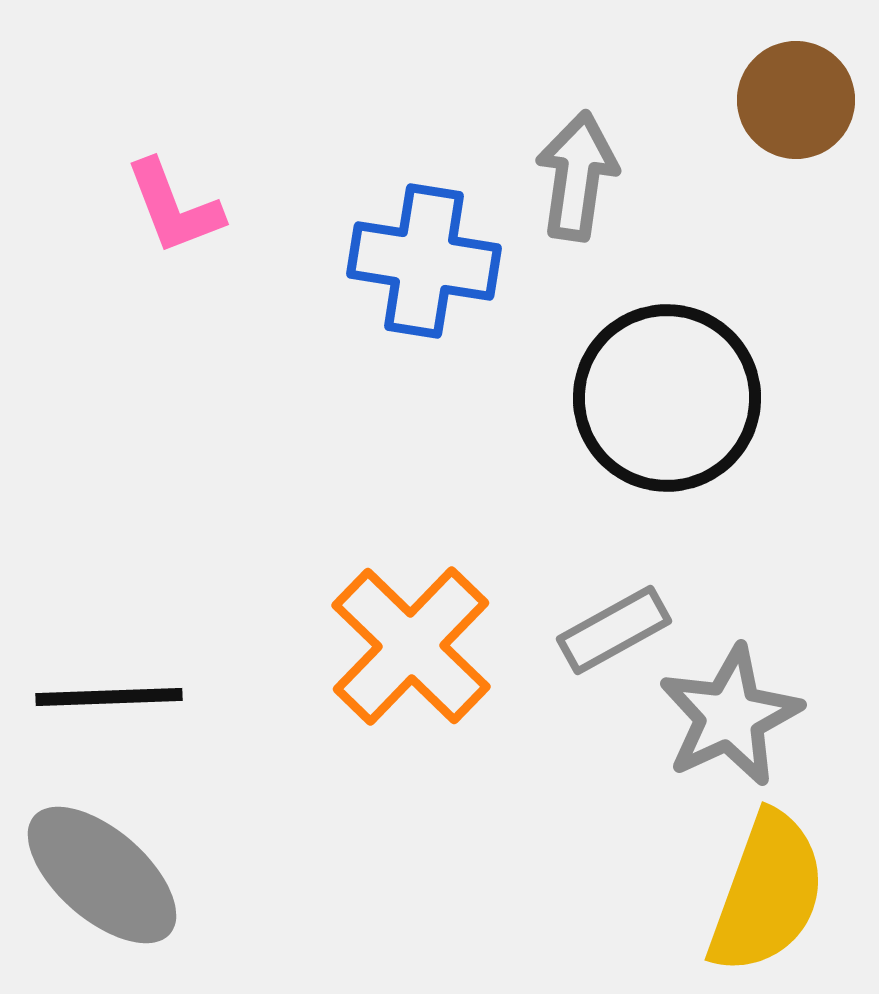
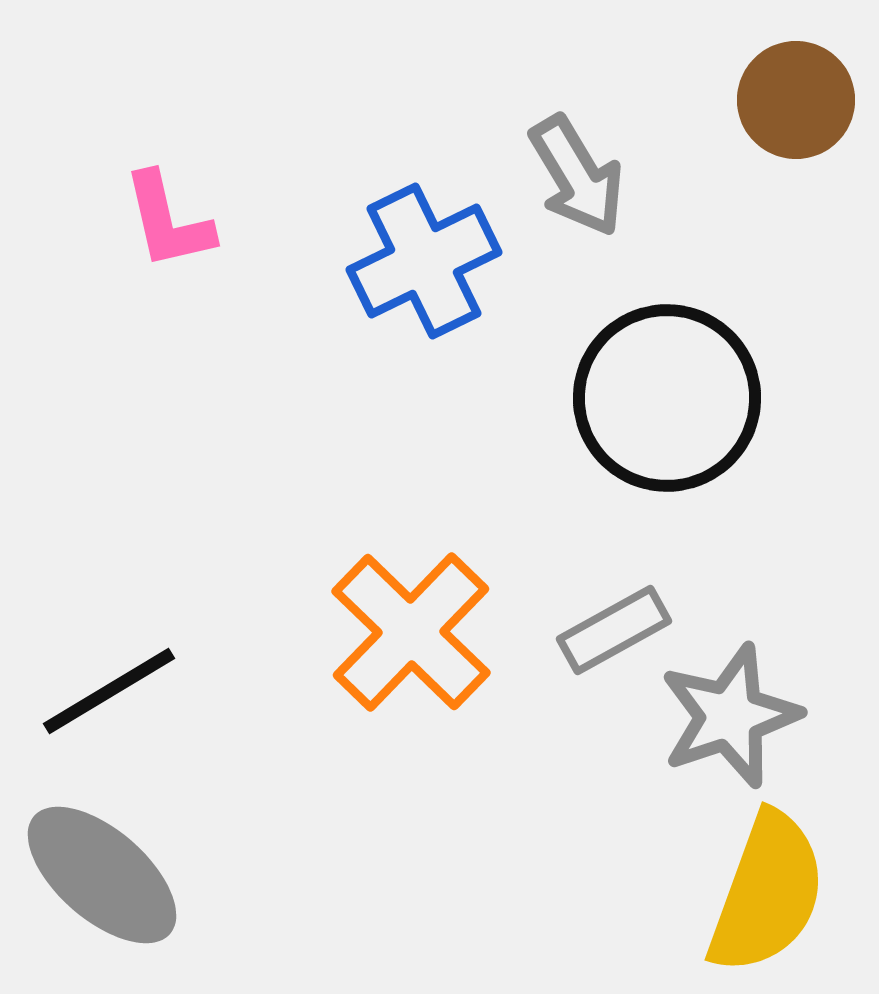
gray arrow: rotated 141 degrees clockwise
pink L-shape: moved 6 px left, 14 px down; rotated 8 degrees clockwise
blue cross: rotated 35 degrees counterclockwise
orange cross: moved 14 px up
black line: moved 6 px up; rotated 29 degrees counterclockwise
gray star: rotated 6 degrees clockwise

◆ ◆ ◆ ◆

* _WORK TO DO_:
Quote every line of the material above word for word, leaving out the pictures.

* _THE SOLUTION_:
gray arrow: rotated 141 degrees clockwise
pink L-shape: moved 6 px left, 14 px down; rotated 8 degrees clockwise
blue cross: rotated 35 degrees counterclockwise
orange cross: moved 14 px up
black line: moved 6 px up; rotated 29 degrees counterclockwise
gray star: rotated 6 degrees clockwise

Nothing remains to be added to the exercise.